Copy out exactly the stretch of the listing below that begins at the line containing "łyżka [różowy] <597,228,723,253>" and ends at the line containing "jajko [różowy] <242,407,312,478>", and copy nothing outside it.

#### PROVIDED INFORMATION:
┌────────

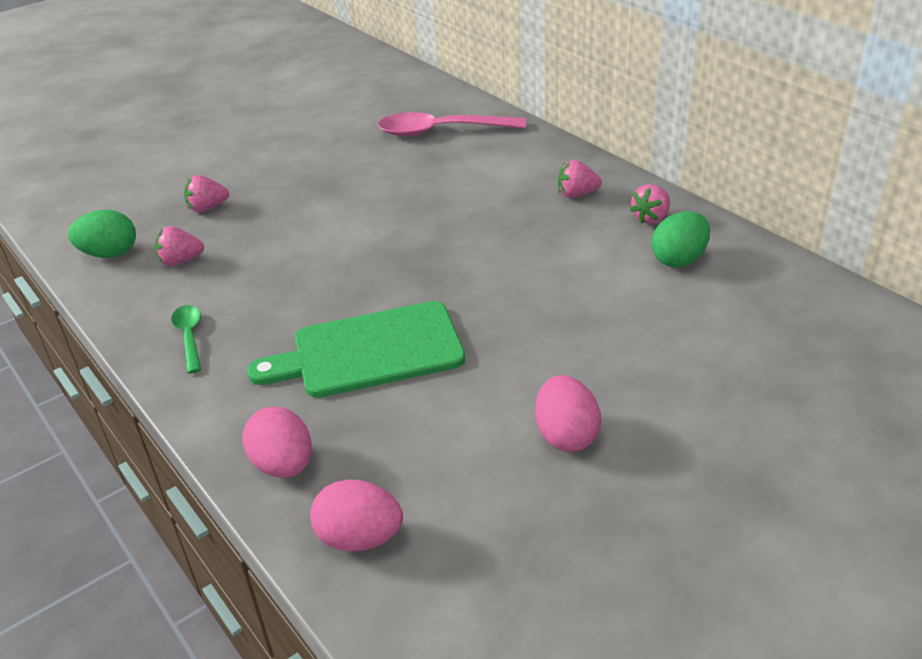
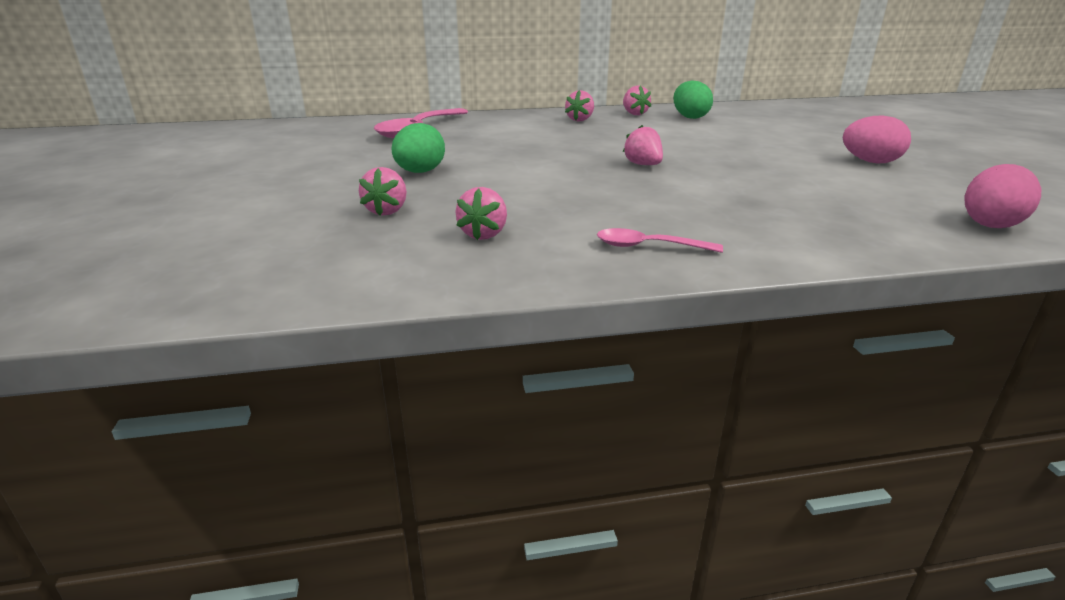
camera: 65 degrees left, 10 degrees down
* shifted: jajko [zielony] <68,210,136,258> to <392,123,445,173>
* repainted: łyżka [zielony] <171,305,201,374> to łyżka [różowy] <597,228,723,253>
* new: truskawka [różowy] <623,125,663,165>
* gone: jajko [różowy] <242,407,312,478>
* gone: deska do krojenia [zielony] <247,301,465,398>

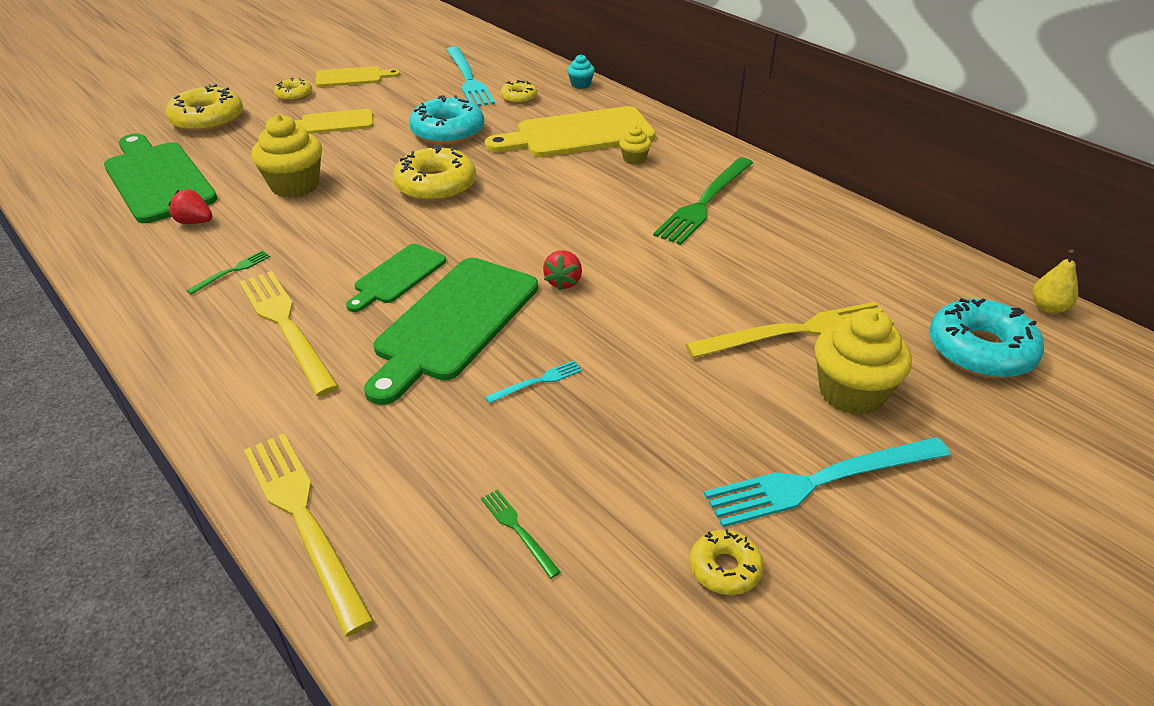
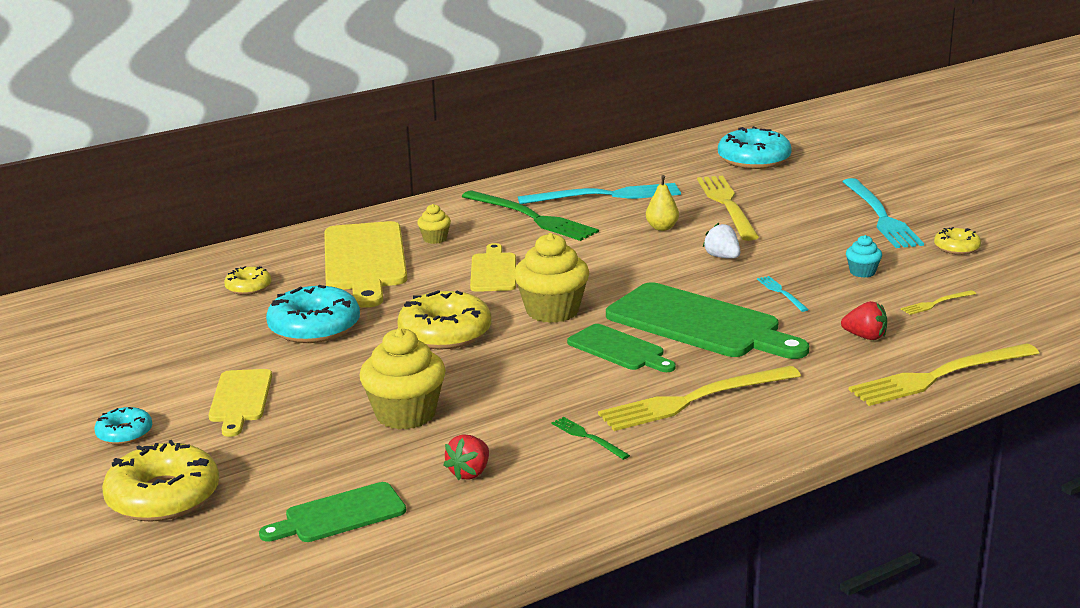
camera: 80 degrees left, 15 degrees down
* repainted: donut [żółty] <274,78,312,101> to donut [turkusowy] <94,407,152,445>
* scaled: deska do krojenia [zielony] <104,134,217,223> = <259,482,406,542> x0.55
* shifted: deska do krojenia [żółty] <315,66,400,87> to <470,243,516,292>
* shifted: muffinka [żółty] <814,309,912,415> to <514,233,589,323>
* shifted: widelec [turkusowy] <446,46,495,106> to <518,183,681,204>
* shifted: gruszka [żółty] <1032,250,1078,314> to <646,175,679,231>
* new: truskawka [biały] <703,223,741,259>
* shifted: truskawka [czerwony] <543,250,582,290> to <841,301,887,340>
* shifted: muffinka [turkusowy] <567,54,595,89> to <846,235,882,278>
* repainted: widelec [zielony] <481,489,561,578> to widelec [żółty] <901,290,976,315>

└────────
┌────────

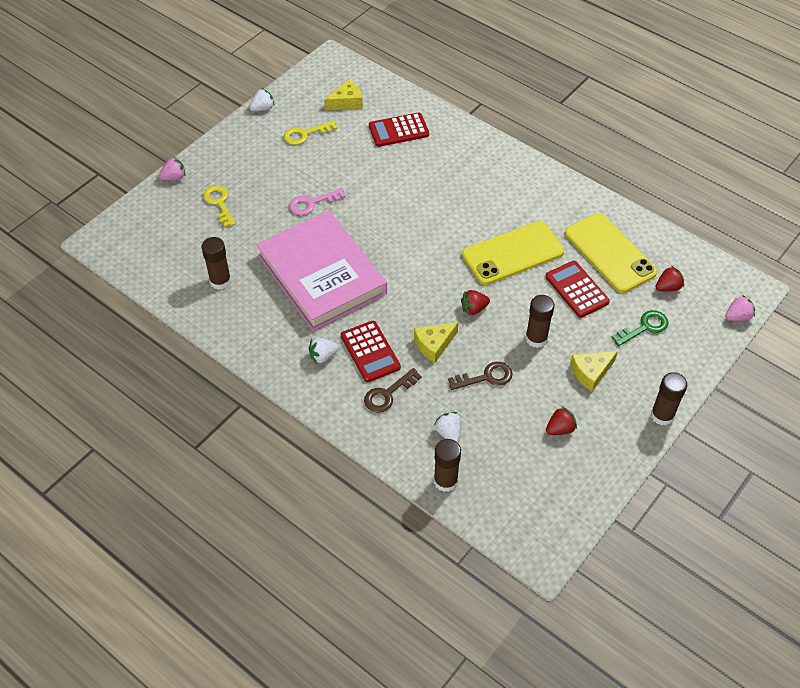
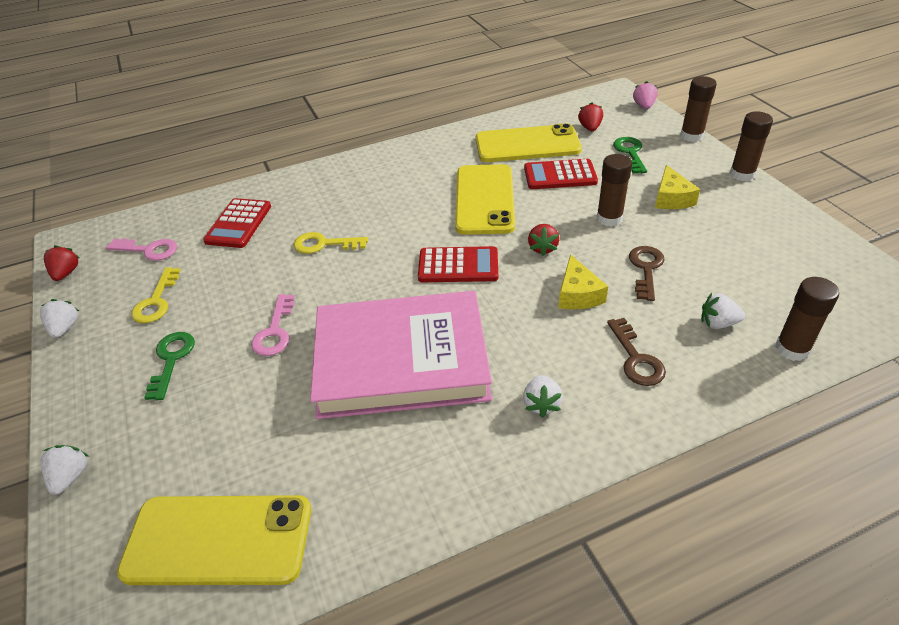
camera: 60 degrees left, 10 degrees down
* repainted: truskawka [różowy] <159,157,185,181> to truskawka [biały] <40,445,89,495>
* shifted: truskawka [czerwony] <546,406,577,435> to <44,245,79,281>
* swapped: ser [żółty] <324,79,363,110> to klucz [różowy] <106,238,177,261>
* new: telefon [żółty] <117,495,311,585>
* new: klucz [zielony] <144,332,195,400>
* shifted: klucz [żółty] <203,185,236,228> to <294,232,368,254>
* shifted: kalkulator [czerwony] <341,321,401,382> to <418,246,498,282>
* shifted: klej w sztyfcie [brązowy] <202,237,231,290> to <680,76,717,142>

└────────
┌────────

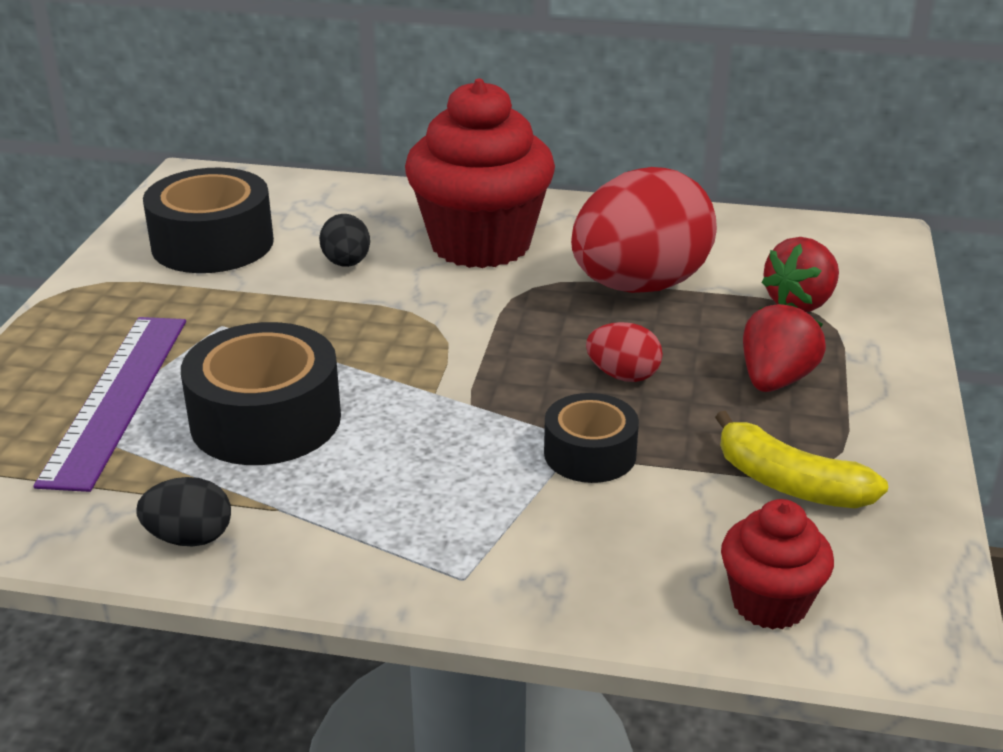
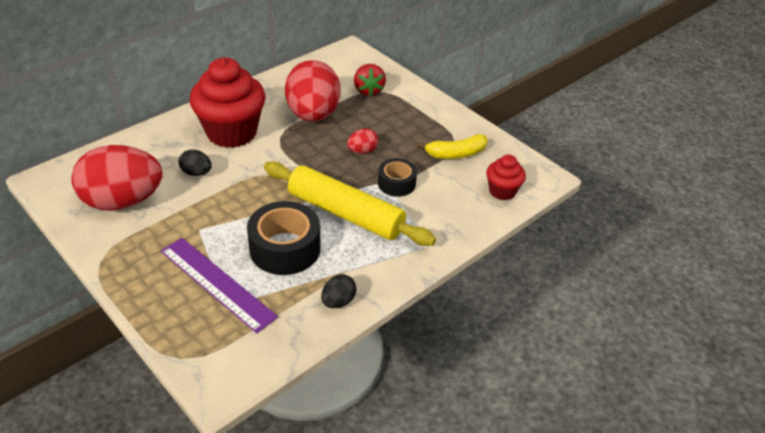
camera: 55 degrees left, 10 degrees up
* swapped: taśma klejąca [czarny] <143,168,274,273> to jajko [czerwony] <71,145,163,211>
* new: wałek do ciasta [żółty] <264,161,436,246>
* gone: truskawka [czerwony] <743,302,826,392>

└────────

#### TASK SOLUTION:
* repainted: łyżka [zielony] <171,305,201,374> to łyżka [różowy] <597,228,723,253>
* new: truskawka [różowy] <623,125,663,165>
* gone: jajko [różowy] <242,407,312,478>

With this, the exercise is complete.